== TASK BRIEF ==
Could you set down exactly the lines of the data below, starting at the one that holds "to [459, 442]" and ending at the one that holds "package [226, 436]", both included, and only those?
MATERIAL FOR THIS EXERCISE below:
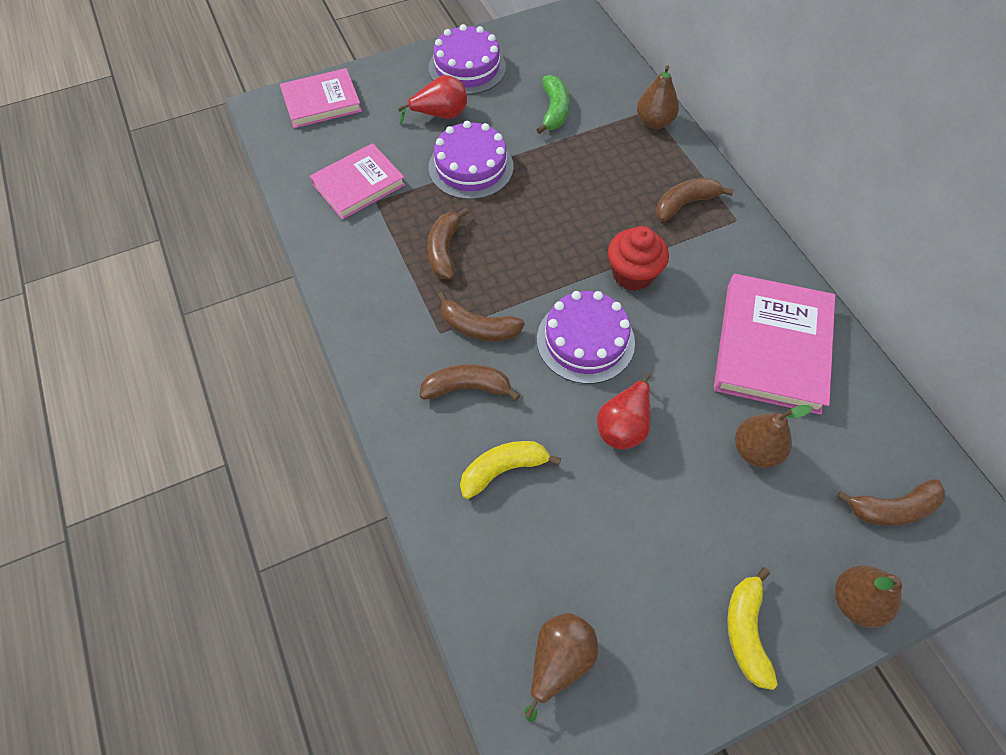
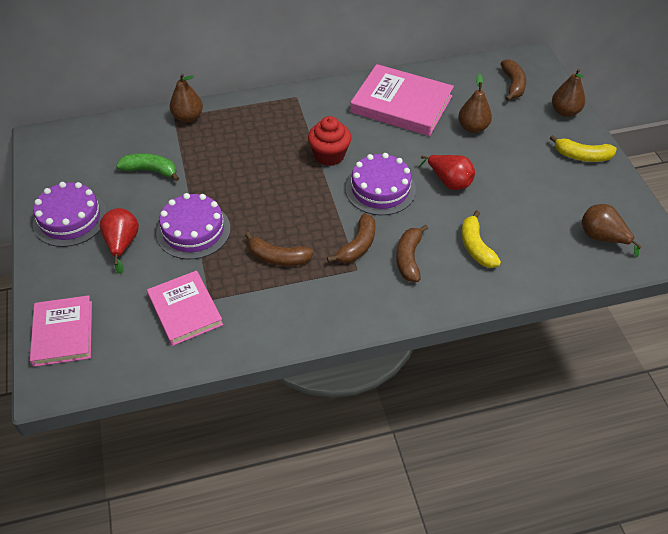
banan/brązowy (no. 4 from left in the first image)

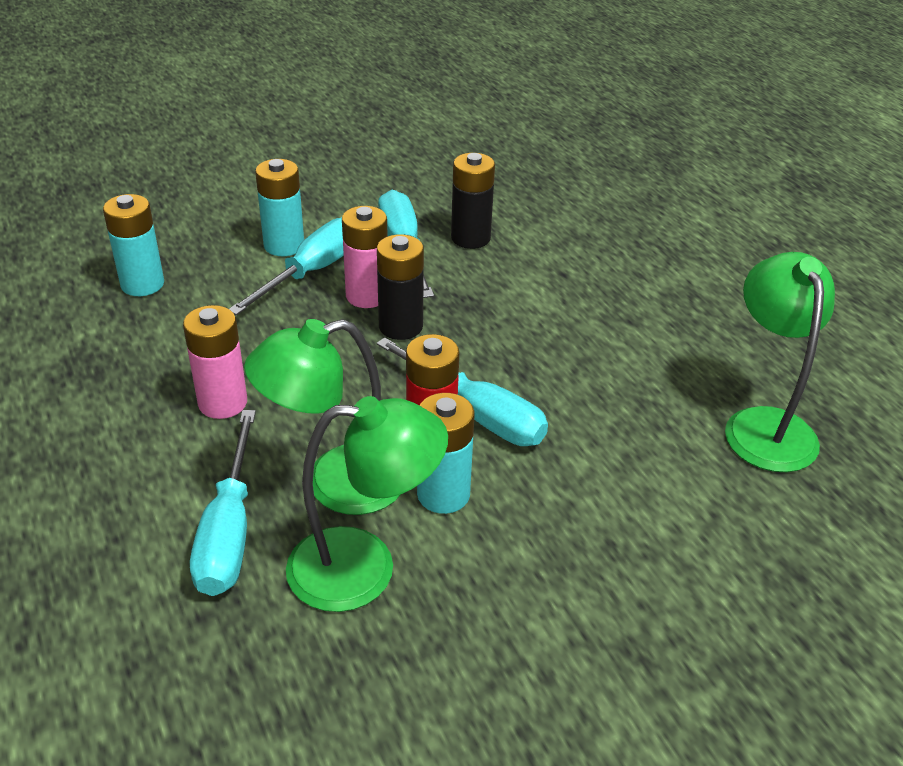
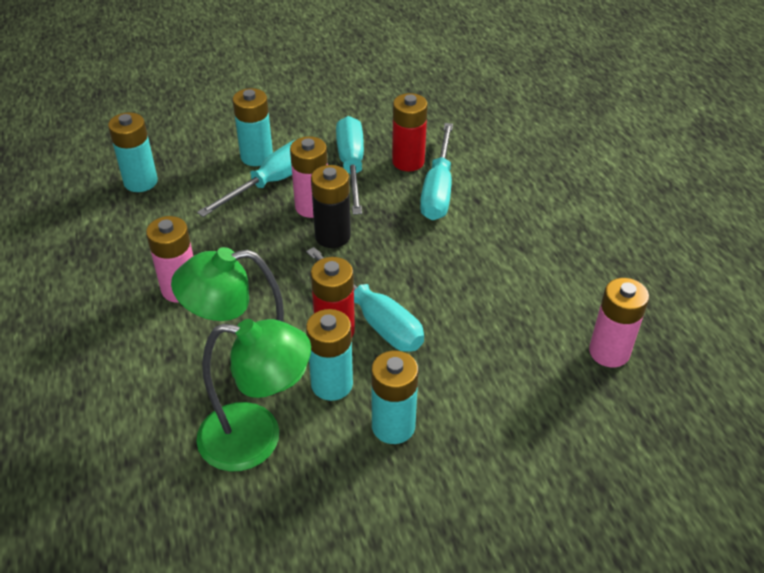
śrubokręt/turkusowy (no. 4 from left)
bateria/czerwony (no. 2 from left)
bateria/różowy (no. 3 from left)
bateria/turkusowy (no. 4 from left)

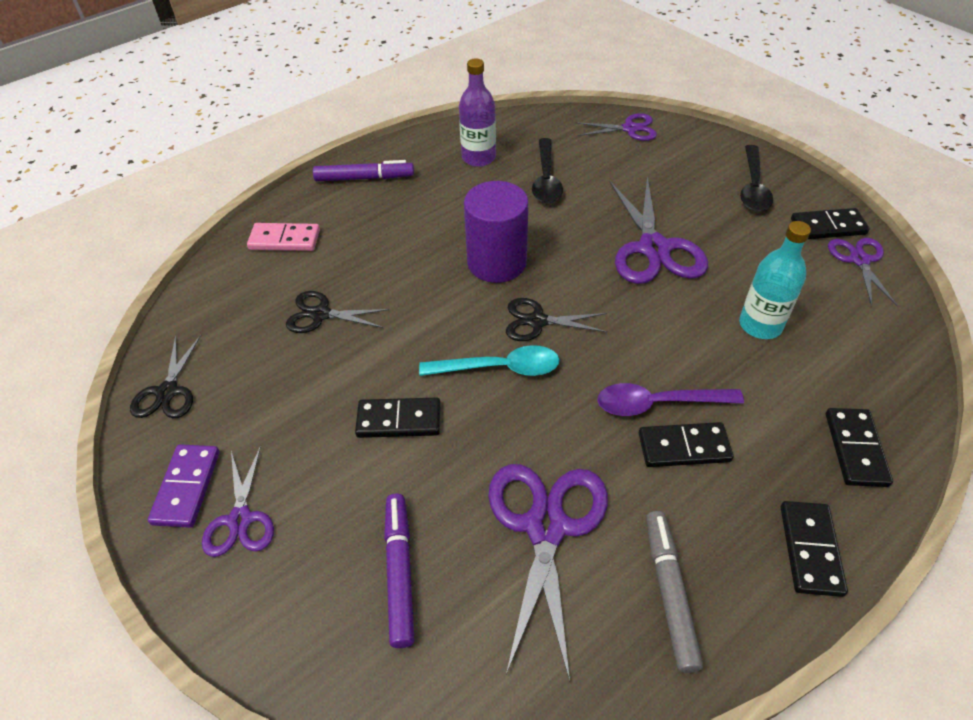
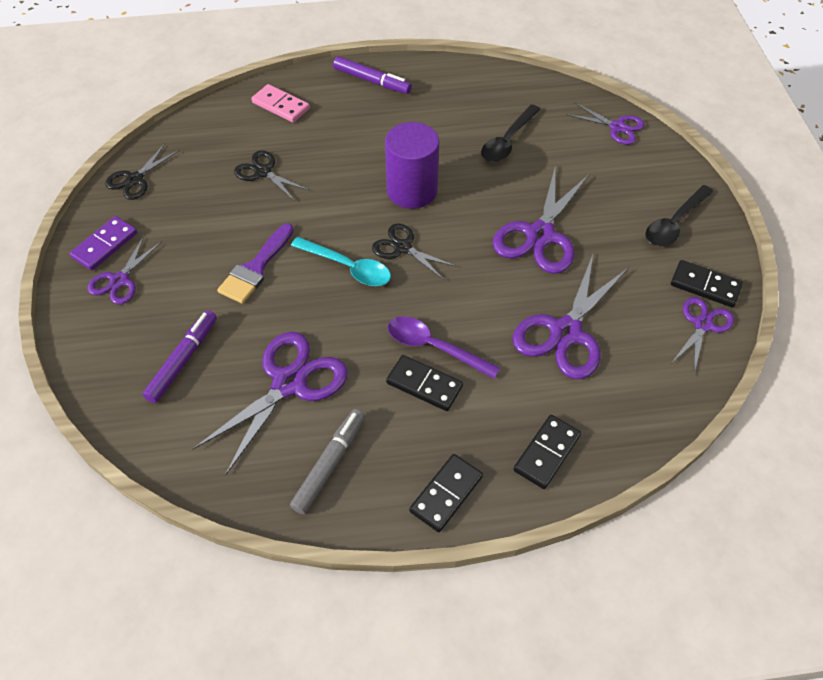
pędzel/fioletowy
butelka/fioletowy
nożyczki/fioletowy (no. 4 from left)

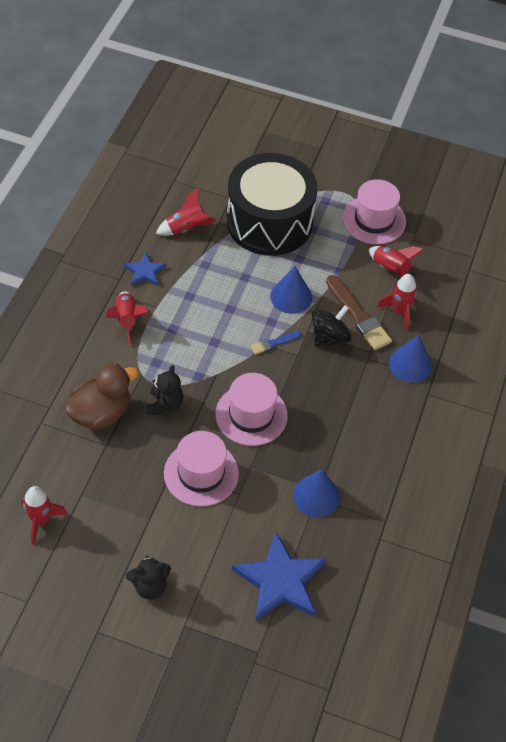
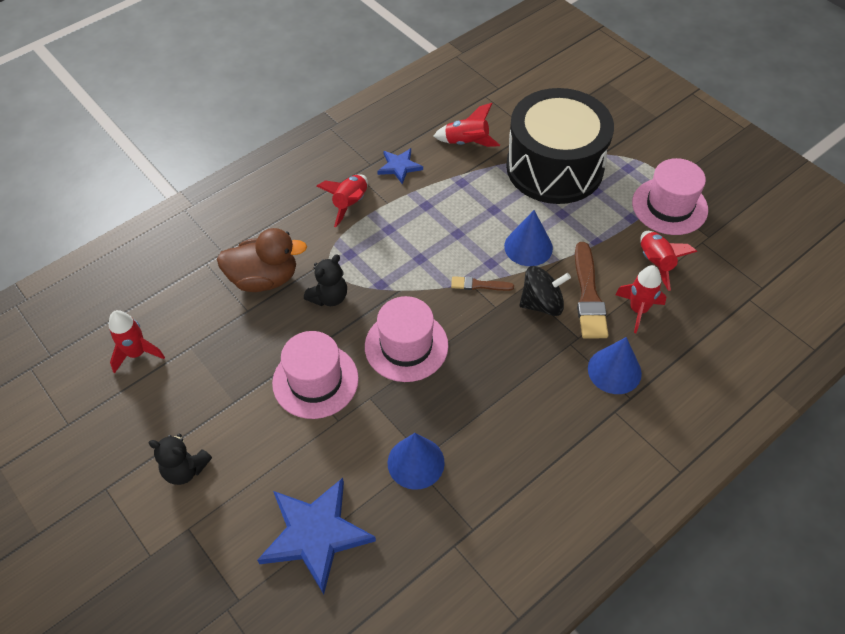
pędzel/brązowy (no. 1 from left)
End of MATERIAL FOR THIS EXERCISE.
MATERIAL FOR THIS EXERCISE below:
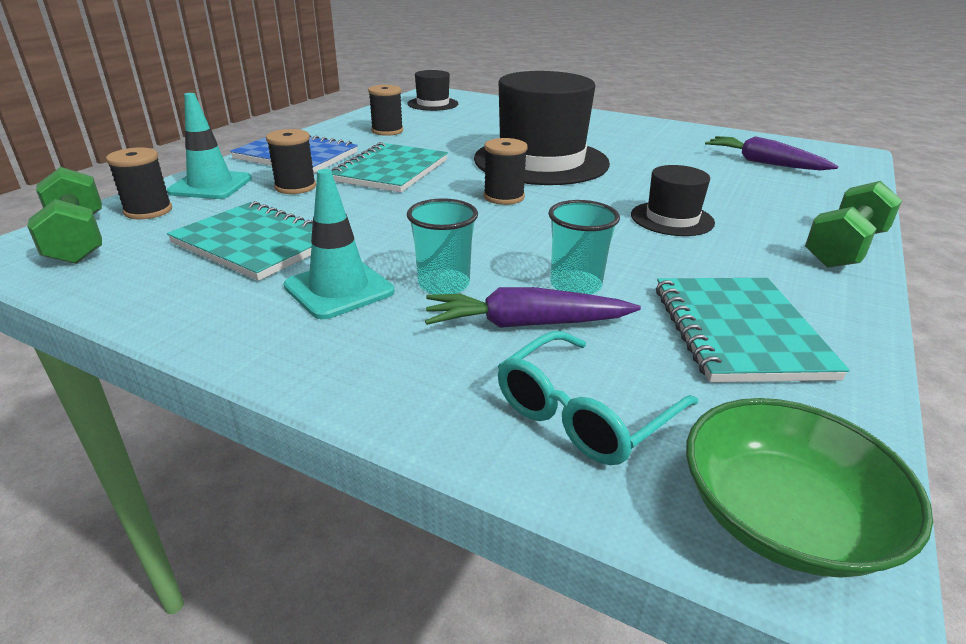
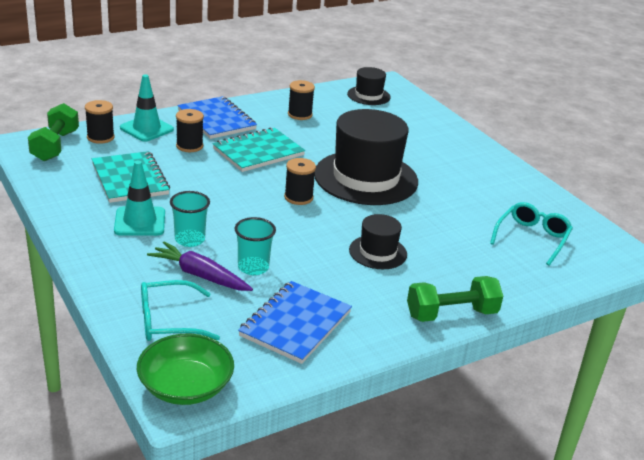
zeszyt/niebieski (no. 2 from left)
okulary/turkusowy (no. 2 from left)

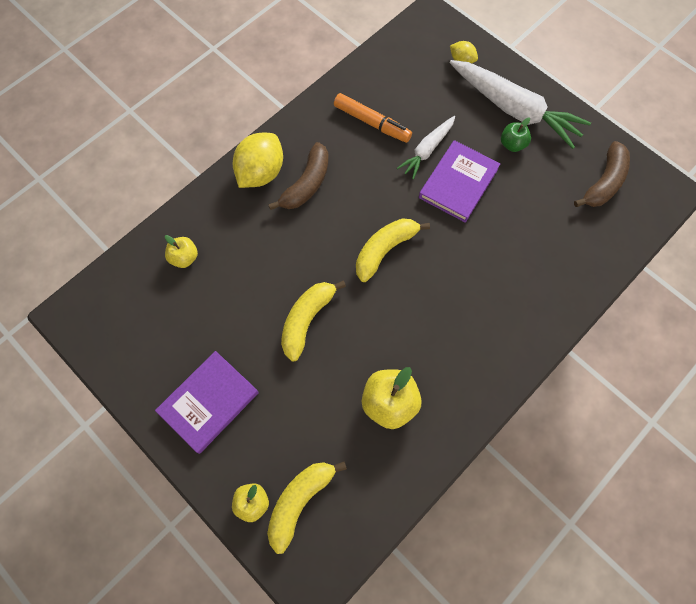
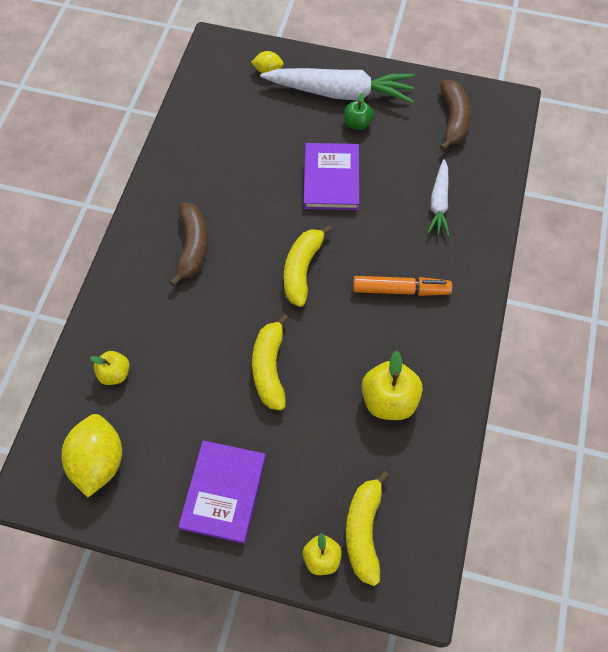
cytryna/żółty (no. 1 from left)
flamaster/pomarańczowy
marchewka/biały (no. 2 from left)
End of MATERIAL FOR THIS EXERCISE.
MATERIAL FOR THIS EXERCISE below:
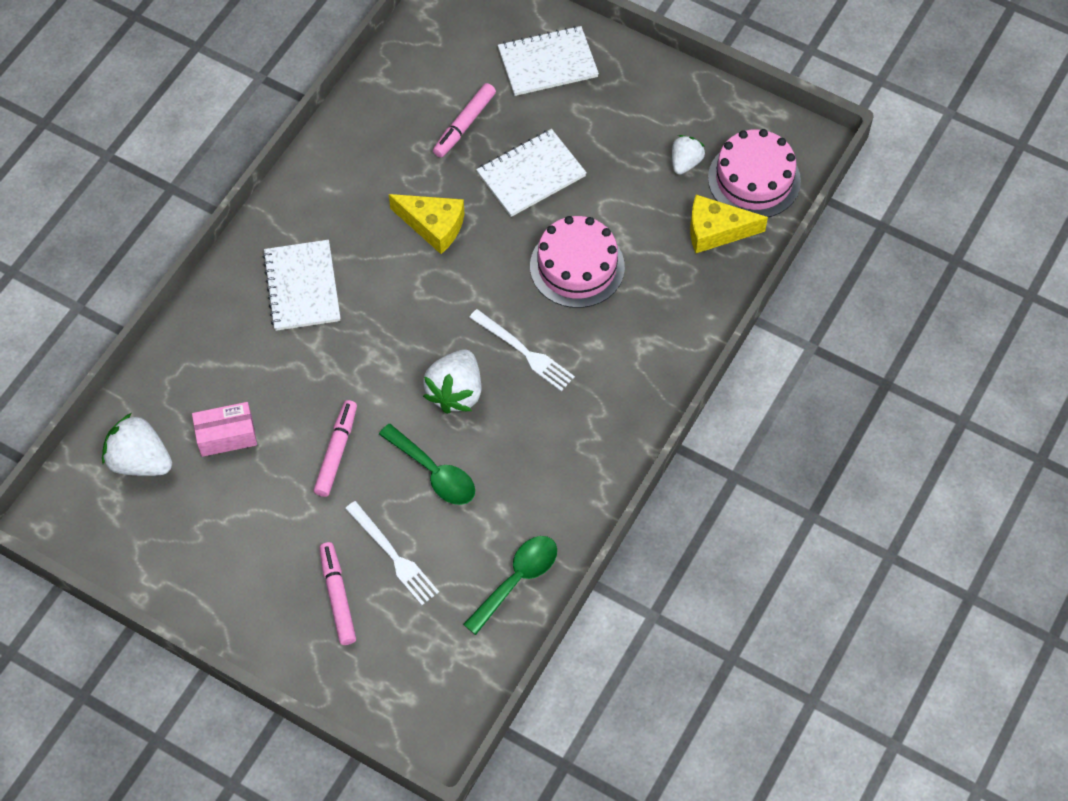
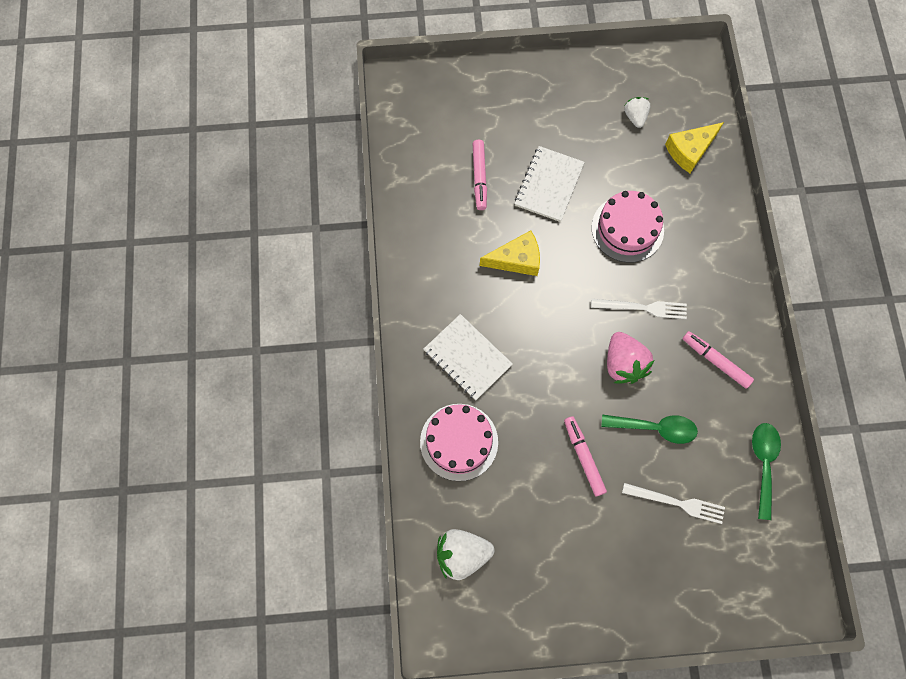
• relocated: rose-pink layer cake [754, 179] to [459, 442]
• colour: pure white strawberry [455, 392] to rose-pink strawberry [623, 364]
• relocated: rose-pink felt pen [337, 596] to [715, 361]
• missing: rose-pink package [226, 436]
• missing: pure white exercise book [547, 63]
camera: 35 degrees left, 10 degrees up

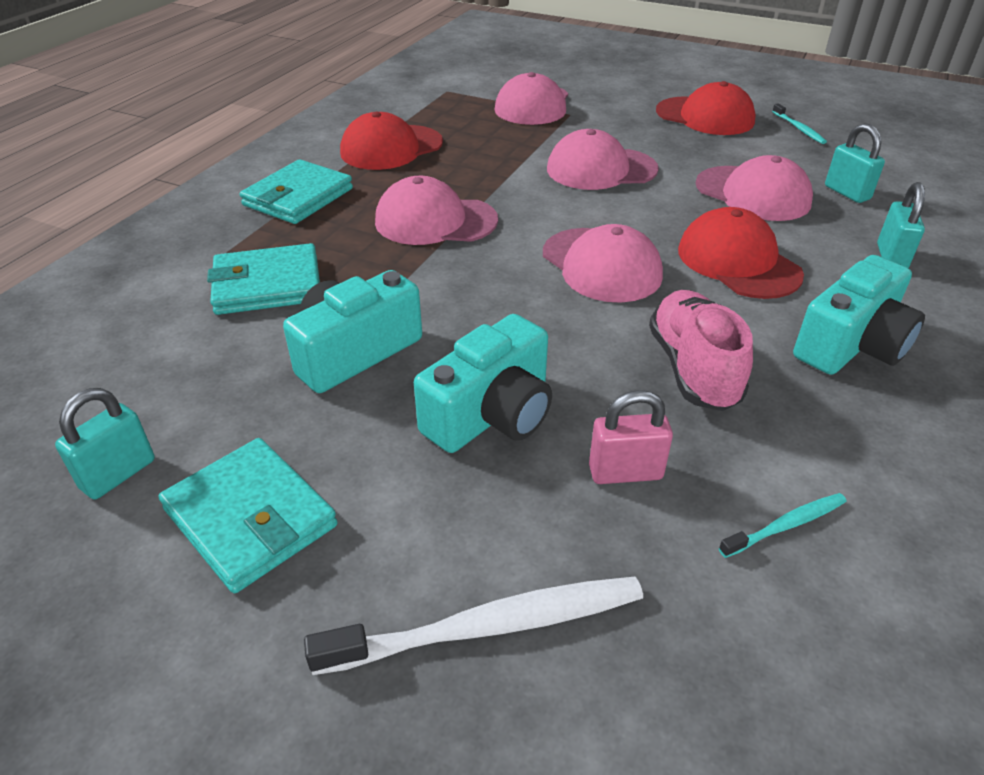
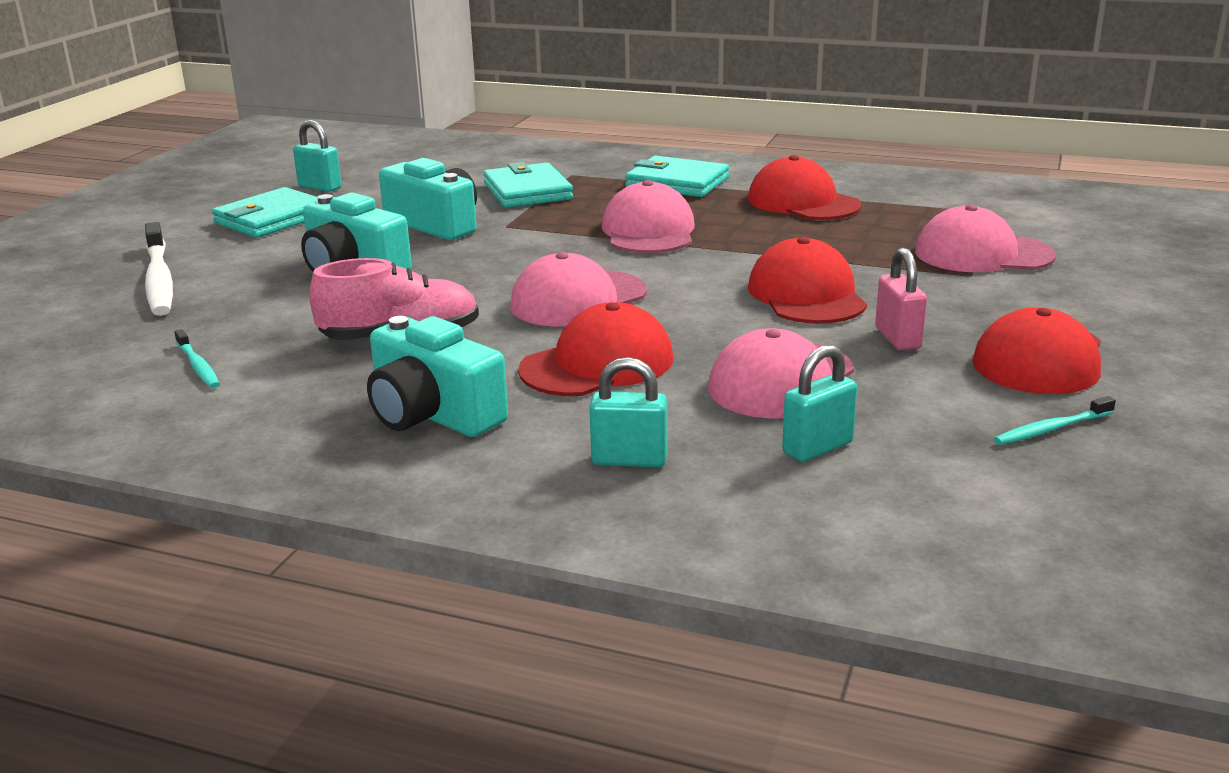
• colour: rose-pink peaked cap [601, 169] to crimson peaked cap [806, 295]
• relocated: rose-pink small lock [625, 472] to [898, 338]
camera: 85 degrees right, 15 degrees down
End of MATERIAL FOR THIS EXERCISE.
== REPLY TO THE TASK ==
• relocated: rose-pink layer cake [754, 179] to [459, 442]
• colour: pure white strawberry [455, 392] to rose-pink strawberry [623, 364]
• relocated: rose-pink felt pen [337, 596] to [715, 361]
• missing: rose-pink package [226, 436]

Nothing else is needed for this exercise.